Description of the task:
Working from the start of the listing, please write out exactly the lines through the one that holds "The camera went 70", both included, and omit all pictures.

Recorded information:
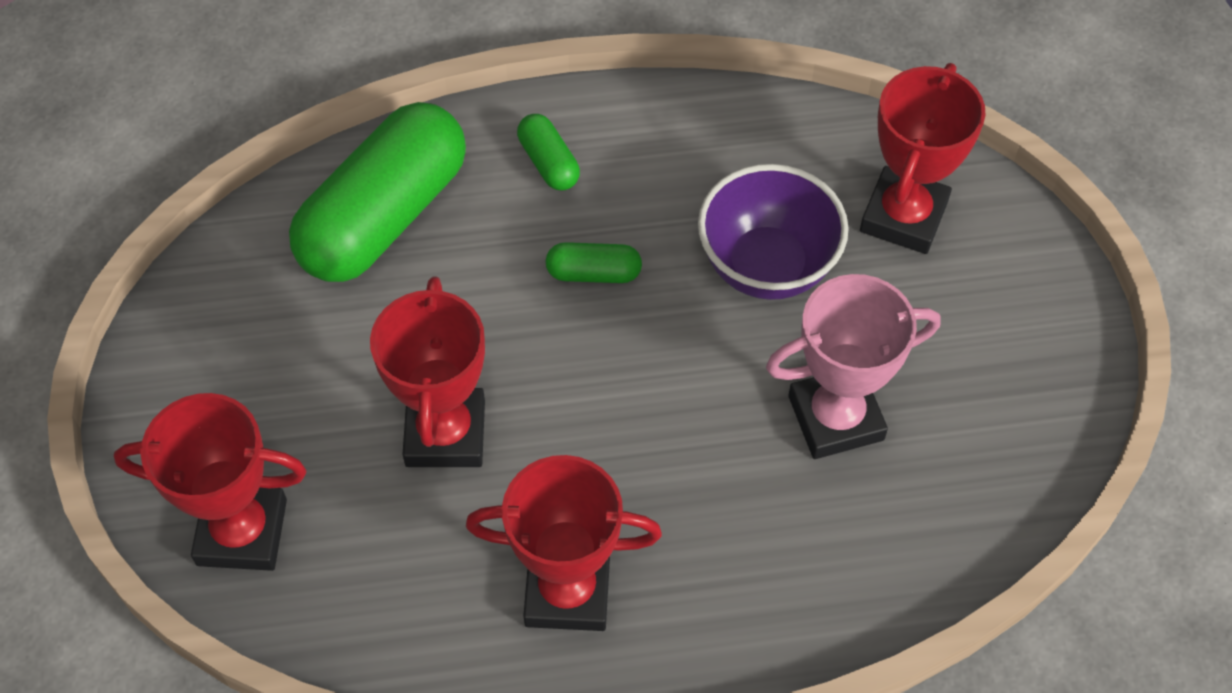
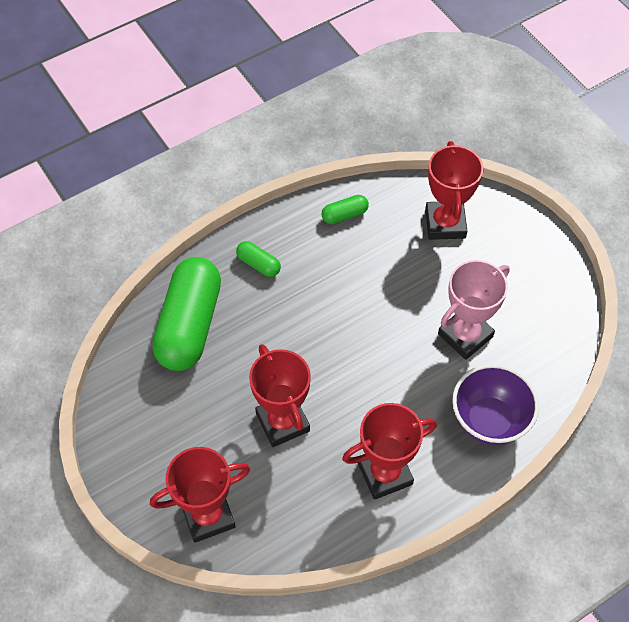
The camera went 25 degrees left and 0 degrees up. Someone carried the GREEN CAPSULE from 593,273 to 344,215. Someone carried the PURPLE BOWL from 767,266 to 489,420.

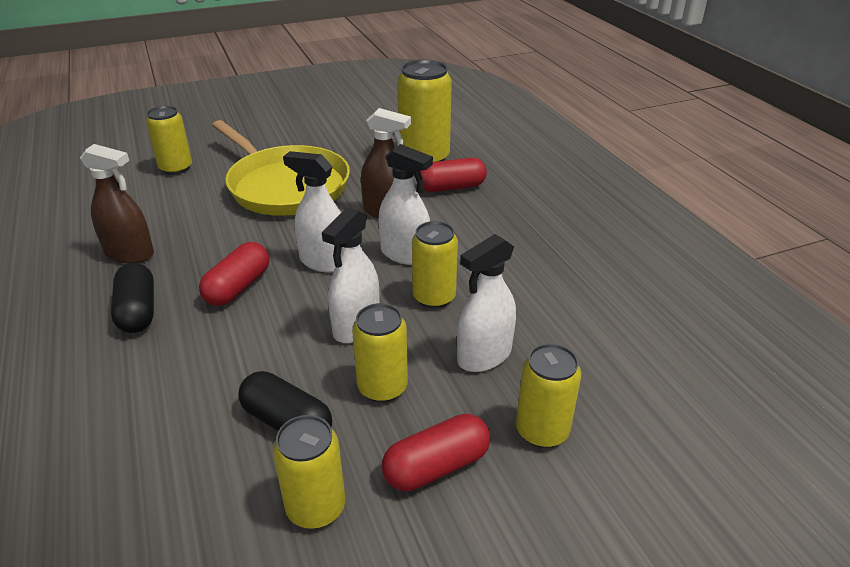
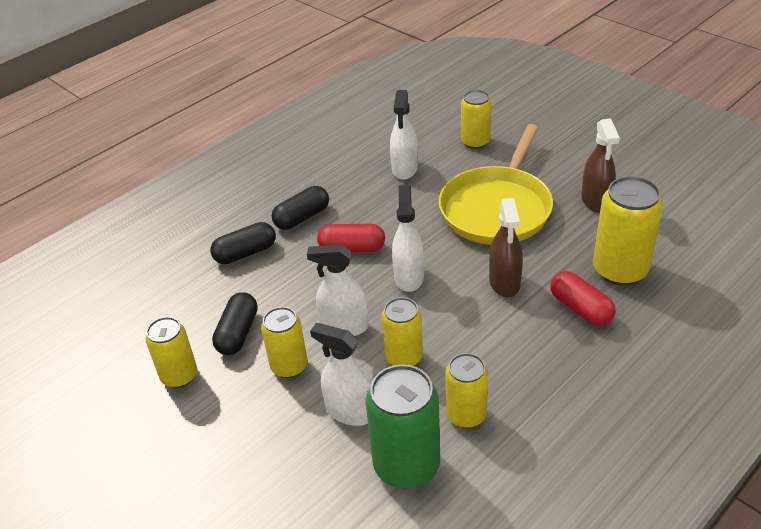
The camera went 70 degrees right and 5 degrees up. Someone carried the BROWN SPRAY BOTTLE from 129,254 to 596,201. Someone carried the WHITE SPRAY BOTTLE from 405,254 to 404,169. Someone took away the RED CAPSULE at 436,466. Someone carried the YELLOW CAN from 542,431 to 466,414. Someone put down the BLACK CAPSULE at 245,253. Someone put down the GREEN CAN at 406,465.

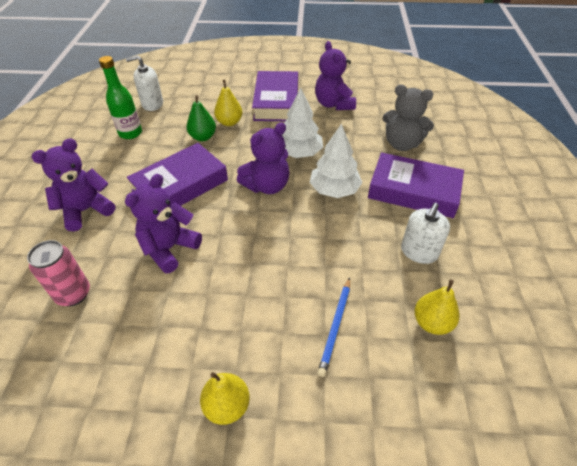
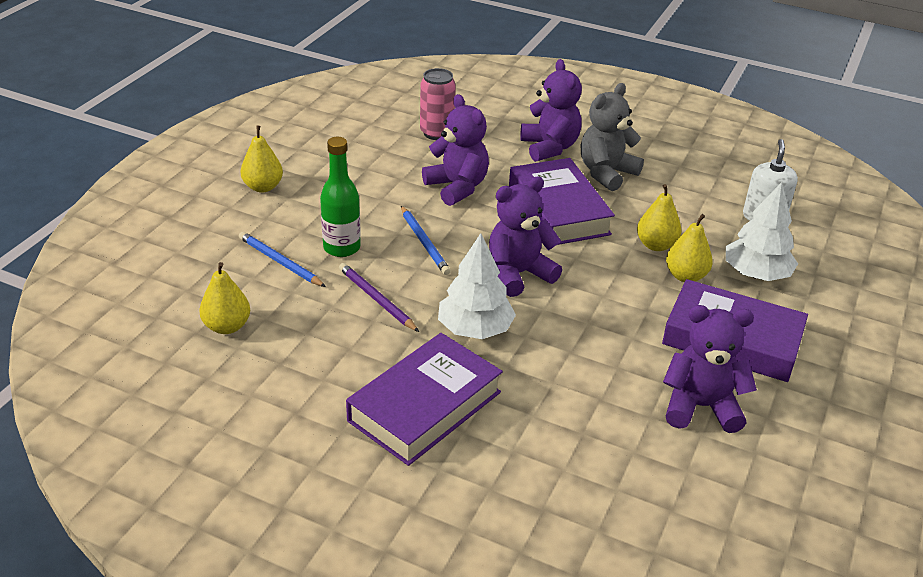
The camera went 110 degrees right and 10 degrees down. Someone carried the GREEN BOTTLE from 130,133 to 342,248. Someone repainted the GREEN PEAR at 203,137, which became the YELLOW PEAR at 656,245. Someone rotated the PURPLE TEDDY BEAR at 267,186 by 75 degrees clockwise. Someone carried the WHITE TREE from 299,153 to 756,274. Someone carried the GREY TEDDY BEAR from 402,144 to 606,173. Someone took away the WHITE SOAP DISPENSER at 419,252. Someone put down the PURPLE PENCIL at 376,299. Someone put down the BLUE PENCIL at 424,242.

Written answer:
The camera went 25 degrees left and 0 degrees up. Someone carried the GREEN CAPSULE from 593,273 to 344,215. Someone carried the PURPLE BOWL from 767,266 to 489,420.

The camera went 70 degrees right and 5 degrees up. Someone carried the BROWN SPRAY BOTTLE from 129,254 to 596,201. Someone carried the WHITE SPRAY BOTTLE from 405,254 to 404,169. Someone took away the RED CAPSULE at 436,466. Someone carried the YELLOW CAN from 542,431 to 466,414. Someone put down the BLACK CAPSULE at 245,253. Someone put down the GREEN CAN at 406,465.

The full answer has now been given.